PROVIDED DATA Start Marker
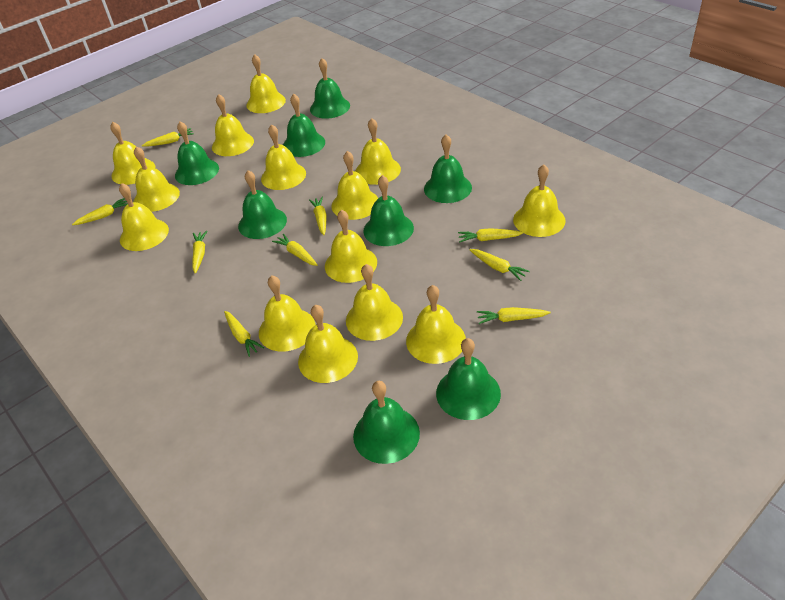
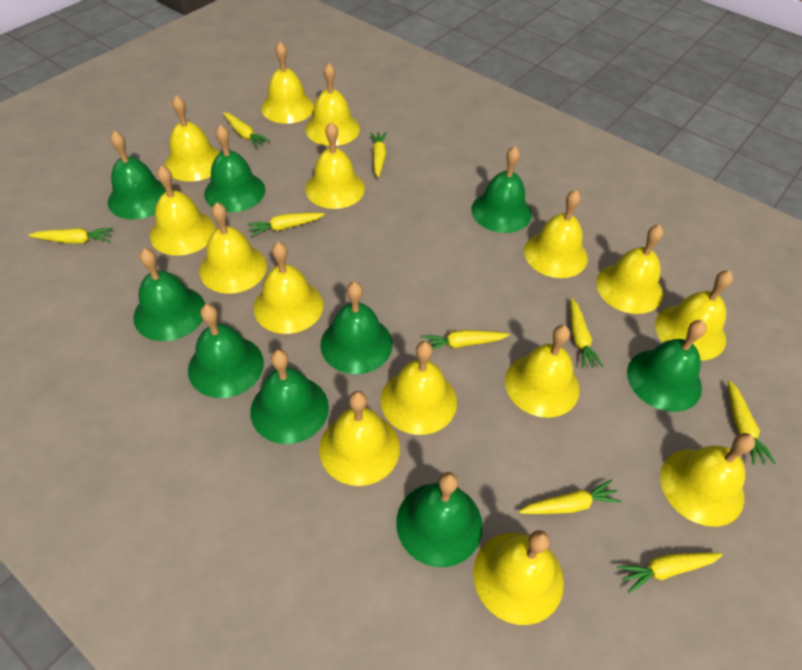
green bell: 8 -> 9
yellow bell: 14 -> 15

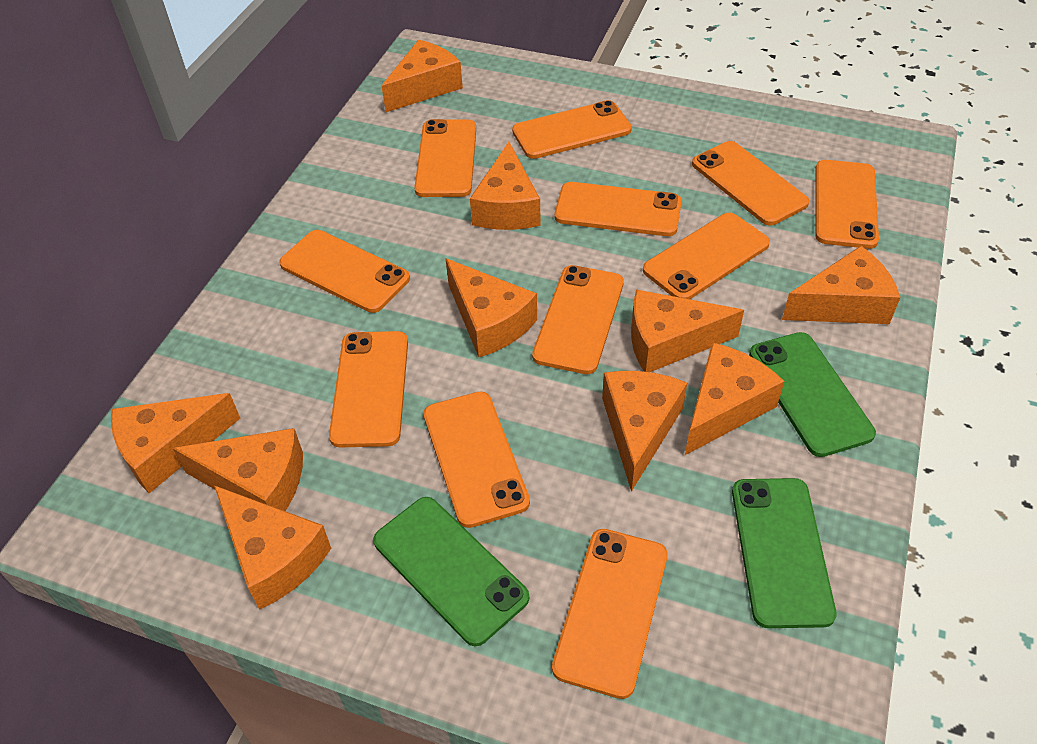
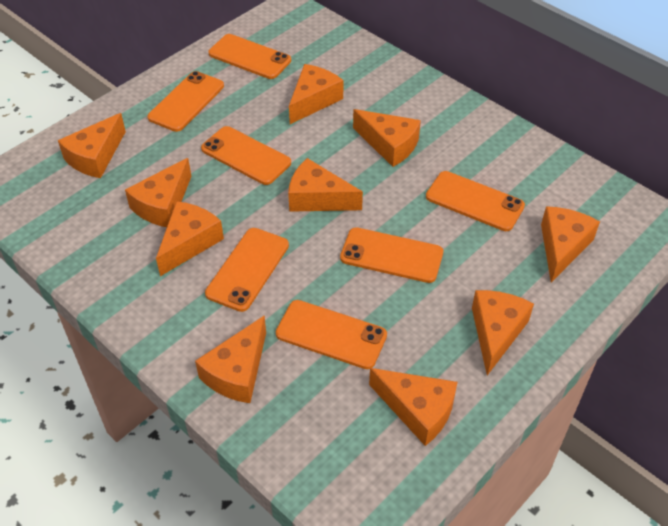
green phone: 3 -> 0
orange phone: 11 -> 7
PROVIDED DATA End Marker
- _EXERCISE DESCRIPTION_
The answer is the listing above repeated verbatim, minus its images.

- _RESPONSE_
green bell: 8 -> 9
yellow bell: 14 -> 15

green phone: 3 -> 0
orange phone: 11 -> 7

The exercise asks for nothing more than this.